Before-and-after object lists
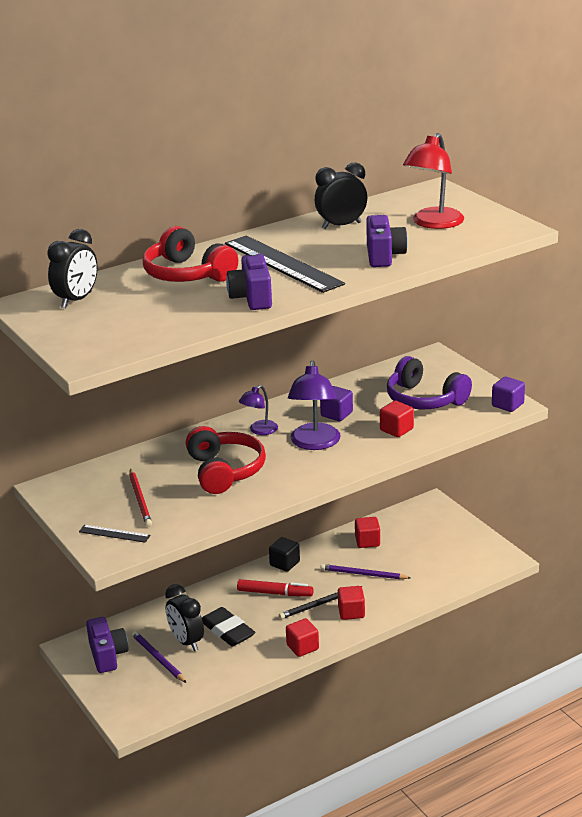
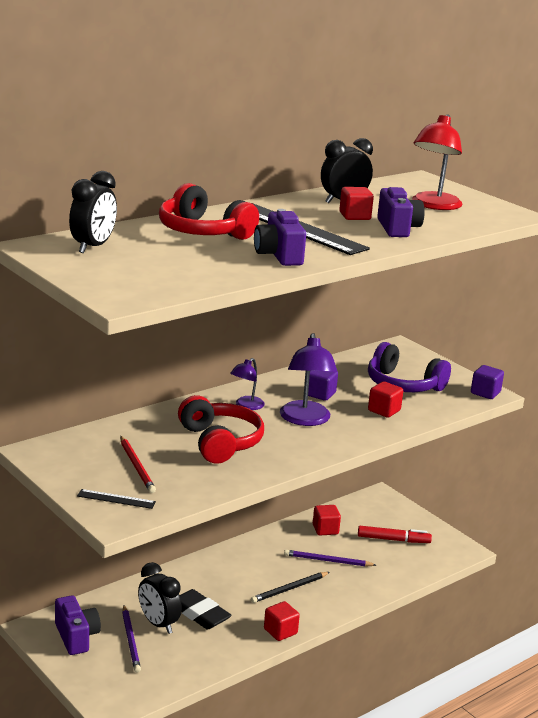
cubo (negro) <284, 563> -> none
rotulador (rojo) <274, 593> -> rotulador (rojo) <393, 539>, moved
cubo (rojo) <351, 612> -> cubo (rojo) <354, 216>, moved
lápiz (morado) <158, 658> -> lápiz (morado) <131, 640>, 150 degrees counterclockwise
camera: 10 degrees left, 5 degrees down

_EXERCISE DIRECTIONS_. The records above are to be restated word for word, with every picture left out.

_EXERCISE SOLUTION_.
cubo (negro) <284, 563> -> none
rotulador (rojo) <274, 593> -> rotulador (rojo) <393, 539>, moved
cubo (rojo) <351, 612> -> cubo (rojo) <354, 216>, moved
lápiz (morado) <158, 658> -> lápiz (morado) <131, 640>, 150 degrees counterclockwise
camera: 10 degrees left, 5 degrees down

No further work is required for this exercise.